#### [TRY IT]
Please set down only the lines from the one containing "green robot: 1 -> 3" through the end of the entries below, exactly, minus any pictures.

____

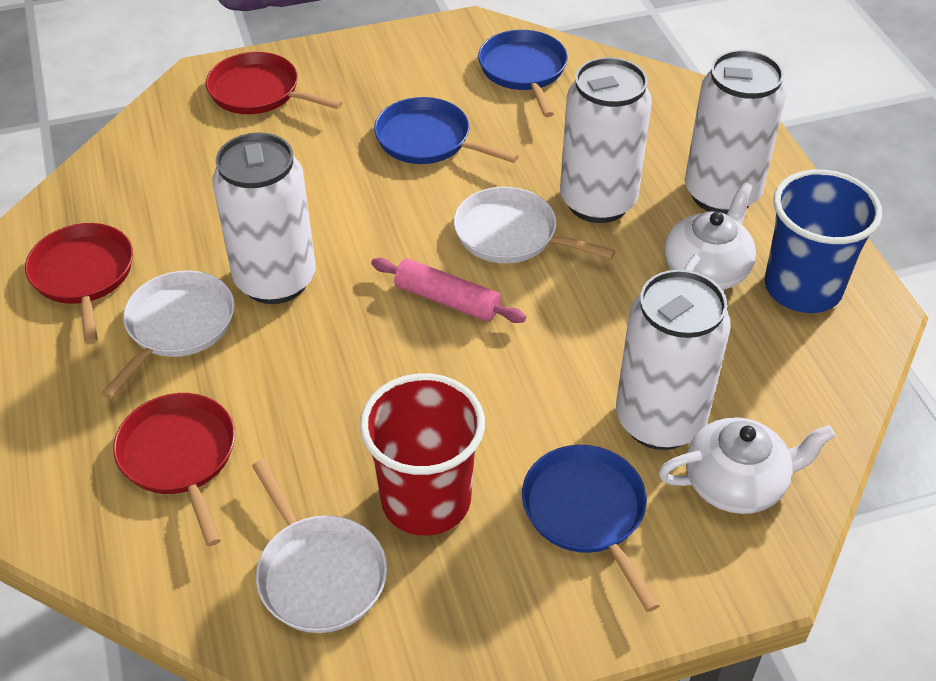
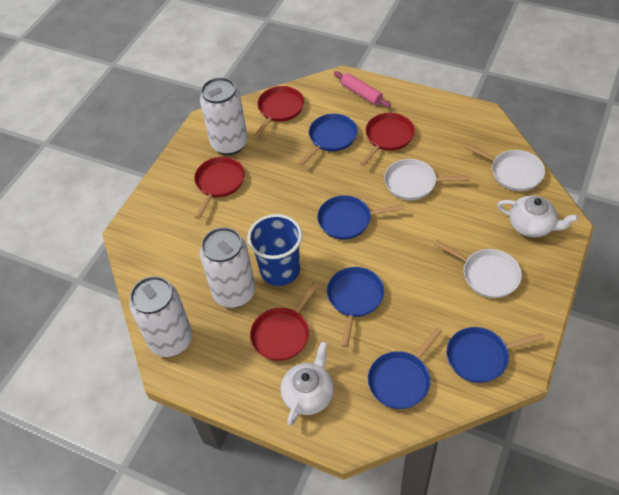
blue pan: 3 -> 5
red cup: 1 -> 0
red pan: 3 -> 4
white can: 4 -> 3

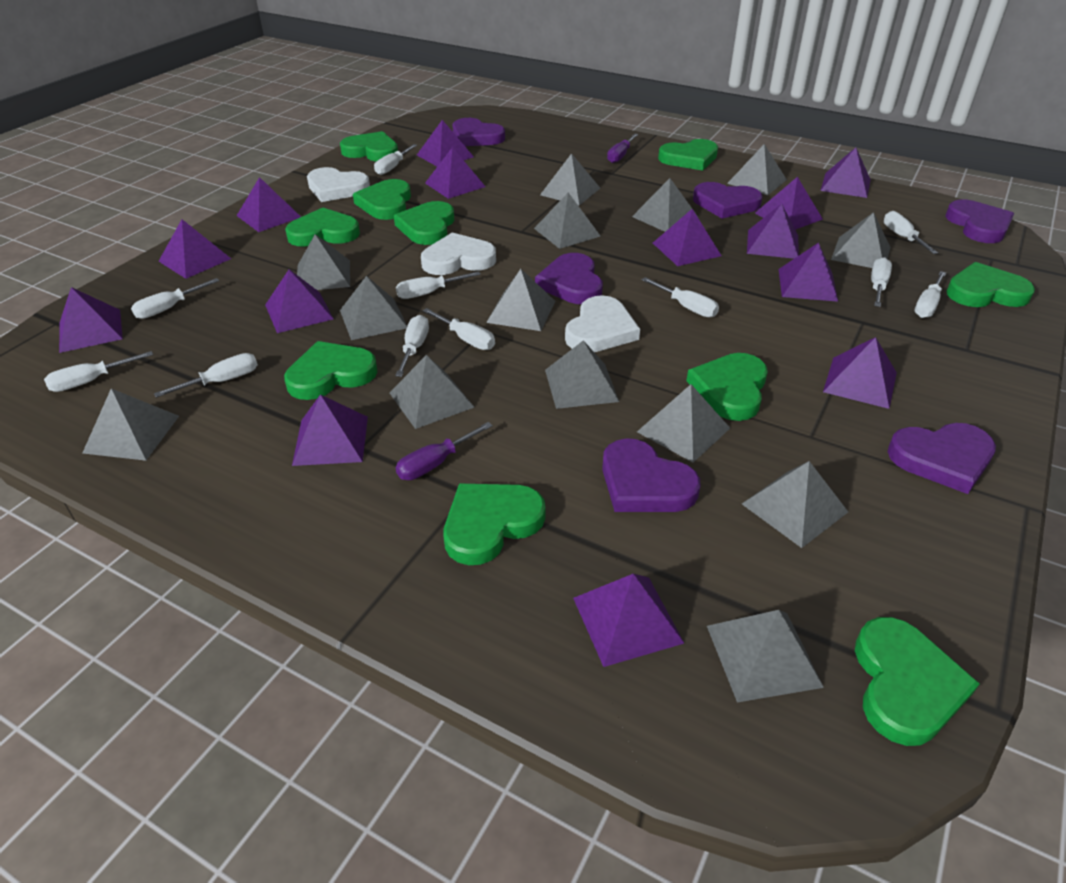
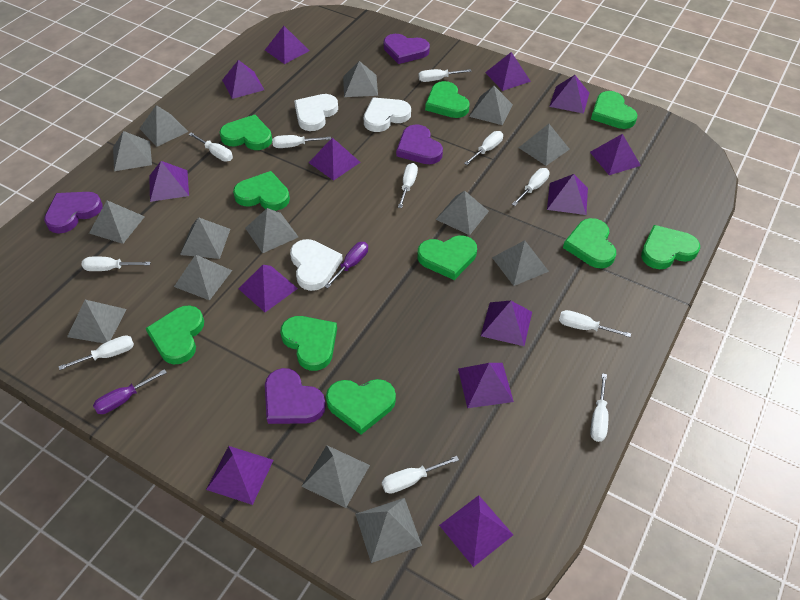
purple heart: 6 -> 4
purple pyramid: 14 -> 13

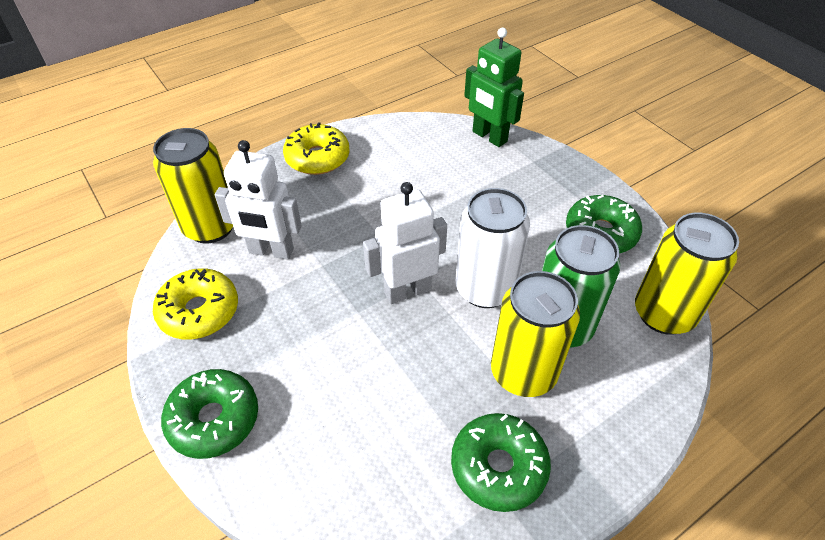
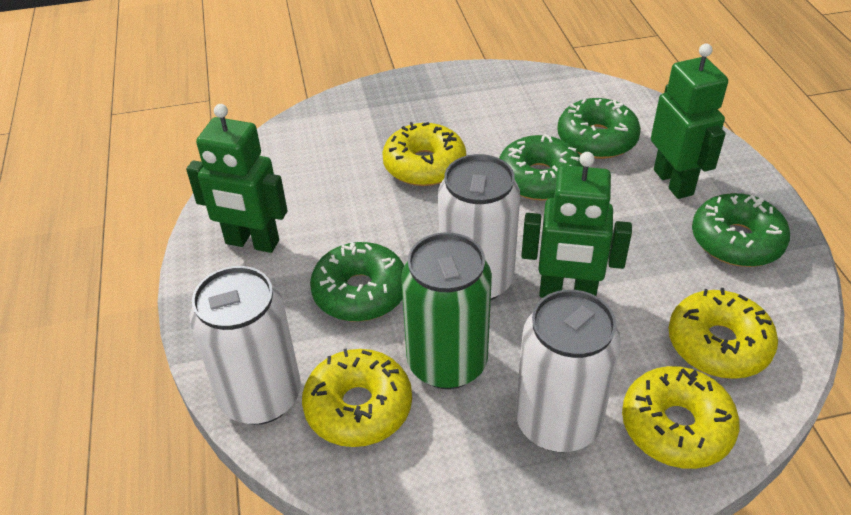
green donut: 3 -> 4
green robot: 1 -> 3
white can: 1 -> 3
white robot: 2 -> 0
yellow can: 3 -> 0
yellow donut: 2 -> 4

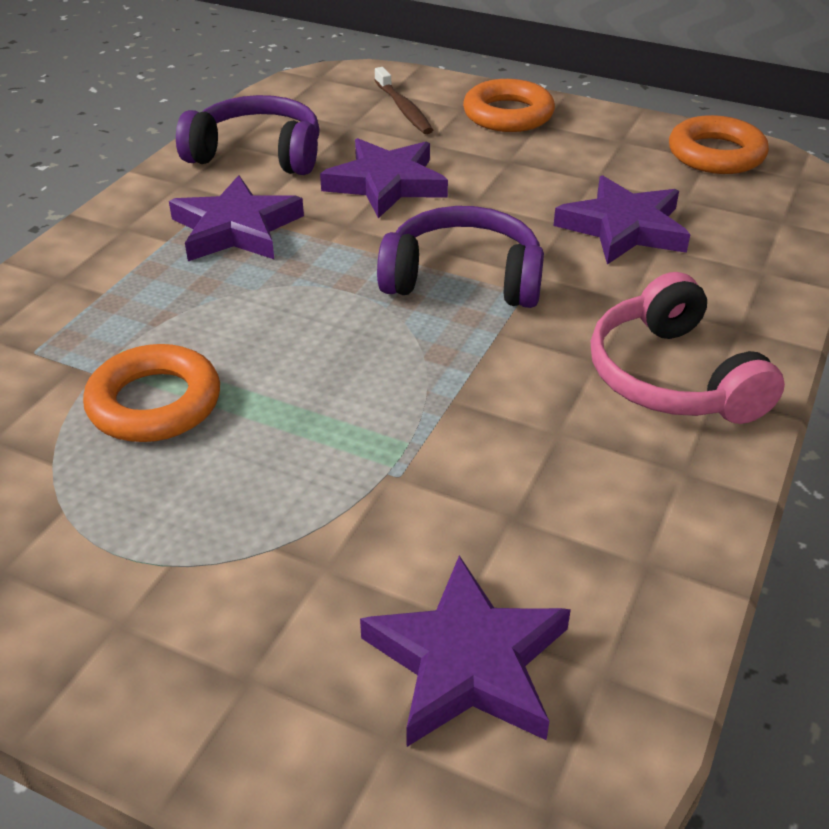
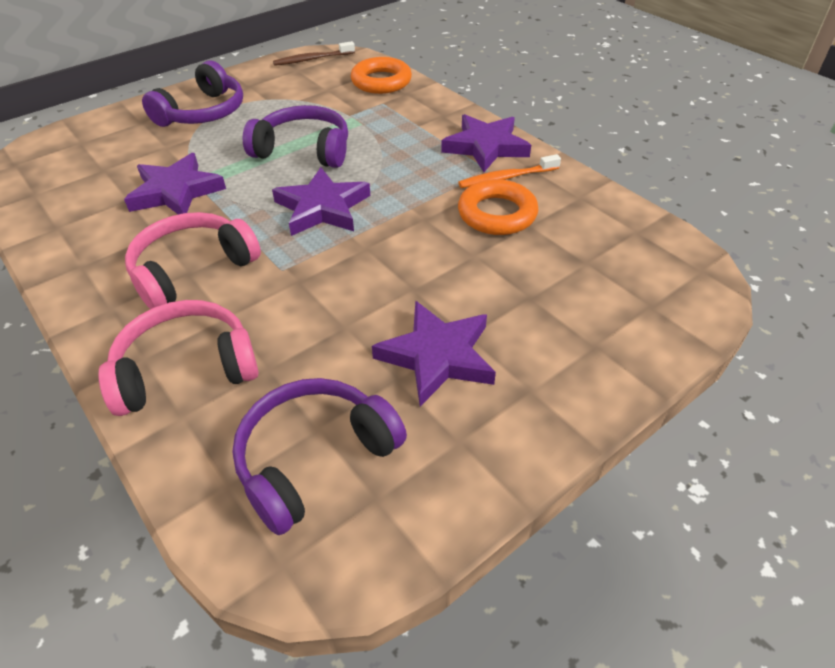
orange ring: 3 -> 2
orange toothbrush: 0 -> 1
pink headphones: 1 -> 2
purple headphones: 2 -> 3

____

#### [REPLY]
green robot: 1 -> 3
white can: 1 -> 3
white robot: 2 -> 0
yellow can: 3 -> 0
yellow donut: 2 -> 4

orange ring: 3 -> 2
orange toothbrush: 0 -> 1
pink headphones: 1 -> 2
purple headphones: 2 -> 3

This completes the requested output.